▶ Work task
Return the following from the records below: each line, word for word, starting with the line that contains "red pear [239,155,335,316]" and going on through the line that contains "orange calculator [701,216,801,295]", with nothing outside that range.

▶ Material for this task
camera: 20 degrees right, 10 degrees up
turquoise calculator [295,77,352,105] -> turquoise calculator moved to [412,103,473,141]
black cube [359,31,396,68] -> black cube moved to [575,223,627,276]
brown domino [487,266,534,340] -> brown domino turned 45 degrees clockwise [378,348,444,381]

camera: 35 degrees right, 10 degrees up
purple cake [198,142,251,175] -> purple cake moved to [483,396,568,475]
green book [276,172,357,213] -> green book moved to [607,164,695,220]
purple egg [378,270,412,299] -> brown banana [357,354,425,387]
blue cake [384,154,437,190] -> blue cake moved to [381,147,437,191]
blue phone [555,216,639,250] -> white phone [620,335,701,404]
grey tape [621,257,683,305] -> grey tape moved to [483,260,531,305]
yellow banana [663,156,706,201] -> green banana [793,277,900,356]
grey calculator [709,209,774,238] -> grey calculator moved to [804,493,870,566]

---

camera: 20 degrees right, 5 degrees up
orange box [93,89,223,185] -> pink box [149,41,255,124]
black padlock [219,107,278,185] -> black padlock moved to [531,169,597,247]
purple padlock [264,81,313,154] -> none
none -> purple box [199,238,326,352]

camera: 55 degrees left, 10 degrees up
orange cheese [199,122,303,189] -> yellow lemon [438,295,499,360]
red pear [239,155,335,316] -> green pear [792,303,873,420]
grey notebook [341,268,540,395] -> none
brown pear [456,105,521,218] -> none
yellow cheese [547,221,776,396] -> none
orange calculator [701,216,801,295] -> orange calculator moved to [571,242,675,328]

--

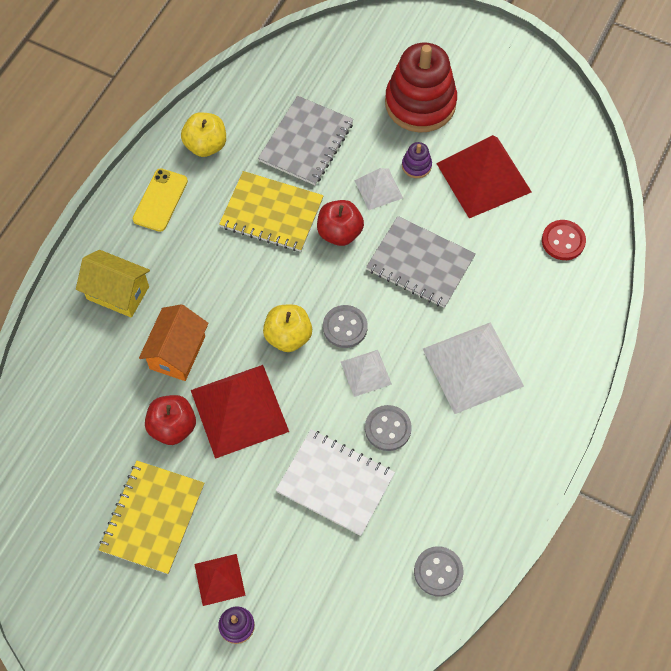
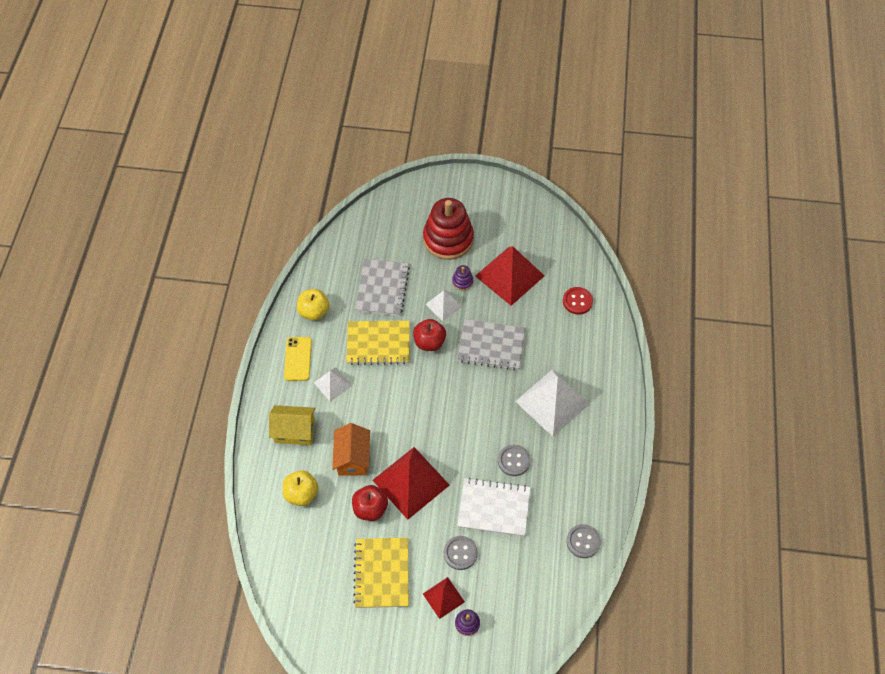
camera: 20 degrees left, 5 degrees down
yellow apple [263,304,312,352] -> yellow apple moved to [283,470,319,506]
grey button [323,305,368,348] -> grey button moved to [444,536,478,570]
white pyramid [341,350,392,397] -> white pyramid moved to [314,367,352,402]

▶ Answer section
red pear [239,155,335,316] -> green pear [792,303,873,420]
grey notebook [341,268,540,395] -> none
brown pear [456,105,521,218] -> none
yellow cheese [547,221,776,396] -> none
orange calculator [701,216,801,295] -> orange calculator moved to [571,242,675,328]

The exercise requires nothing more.